──────── DATASET ────────
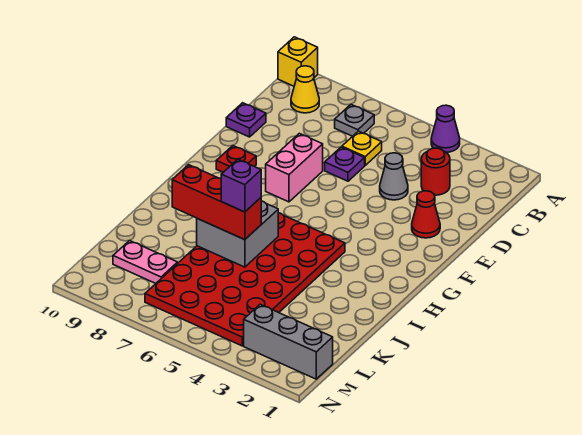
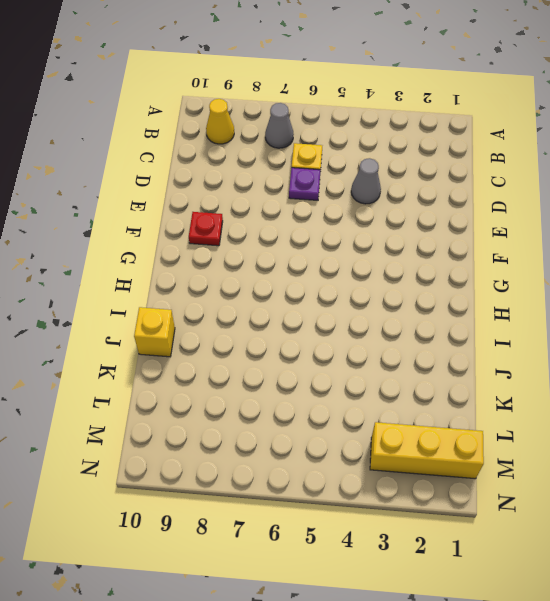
grey 1x1 cone [265,103,294,148] -> grey 1x1 plate [335,104,374,136]
yellow 1x1 brick [134,307,175,357] -> yellow 1x1 brick moved to [278,37,318,86]
yellow 1x3 brick [370,422,484,479] -> grey 1x3 brick [244,304,333,379]
none -> purple 1x1 cone [431,105,460,152]
none -> red 1x1 round brick [421,148,450,195]
none -> purple 1x1 plate [226,103,266,137]

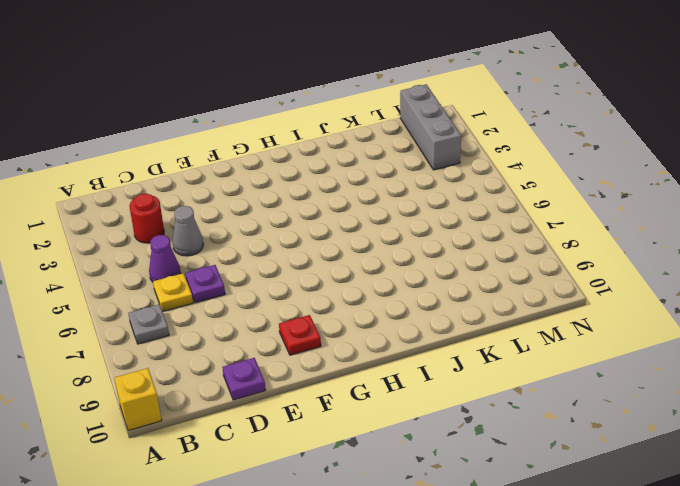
purple 1x1 cone [149,235,181,282] -> purple 1x1 cone moved to [431,105,460,152]
none -> yellow 1x1 cone [291,66,319,113]
none -> red 1x1 cone [412,191,440,238]
none -> pink 1x2 brick [266,133,323,202]

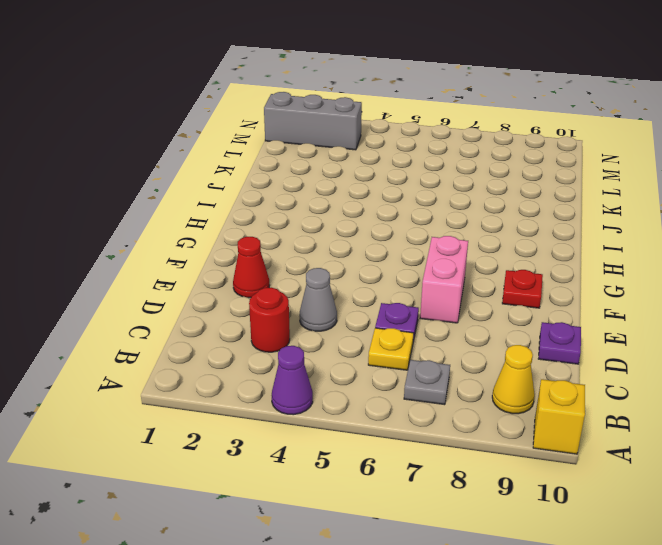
none -> red 4x6 plate [145,213,345,346]
none -> pink 1x2 plate [113,240,178,283]
none -> grey 2x2 brick [197,201,278,267]

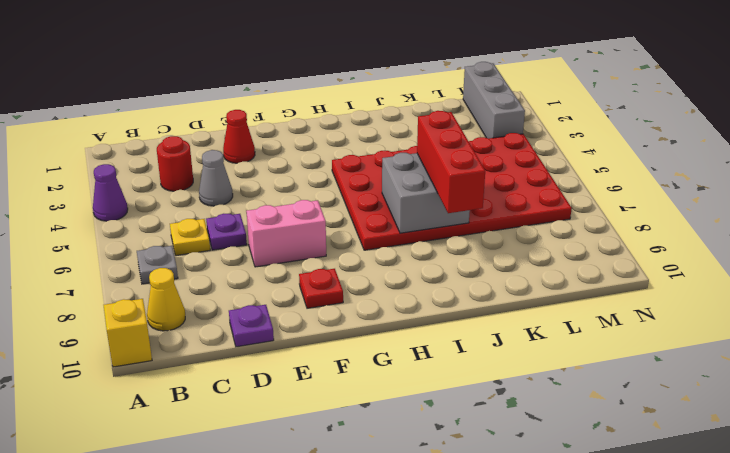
none -> pink 1x2 plate [113,240,178,283]
none -> purple 1x1 brick [221,159,261,212]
────────
# PROMPT
The last line of the entries marks the end, and the line with "none -> purple 1x1 cone [431,105,460,152]" marks the start. Output exactly those two lines and every line between them, nothing else, with the pictures left out.

# WRITTEN SOLUTION
none -> purple 1x1 cone [431,105,460,152]
none -> red 1x1 round brick [421,148,450,195]
none -> purple 1x1 plate [226,103,266,137]

purple 1x1 cone [149,235,181,282] -> purple 1x1 cone moved to [431,105,460,152]
none -> yellow 1x1 cone [291,66,319,113]
none -> red 1x1 cone [412,191,440,238]
none -> pink 1x2 brick [266,133,323,202]

none -> red 4x6 plate [145,213,345,346]
none -> pink 1x2 plate [113,240,178,283]
none -> grey 2x2 brick [197,201,278,267]

none -> pink 1x2 plate [113,240,178,283]
none -> purple 1x1 brick [221,159,261,212]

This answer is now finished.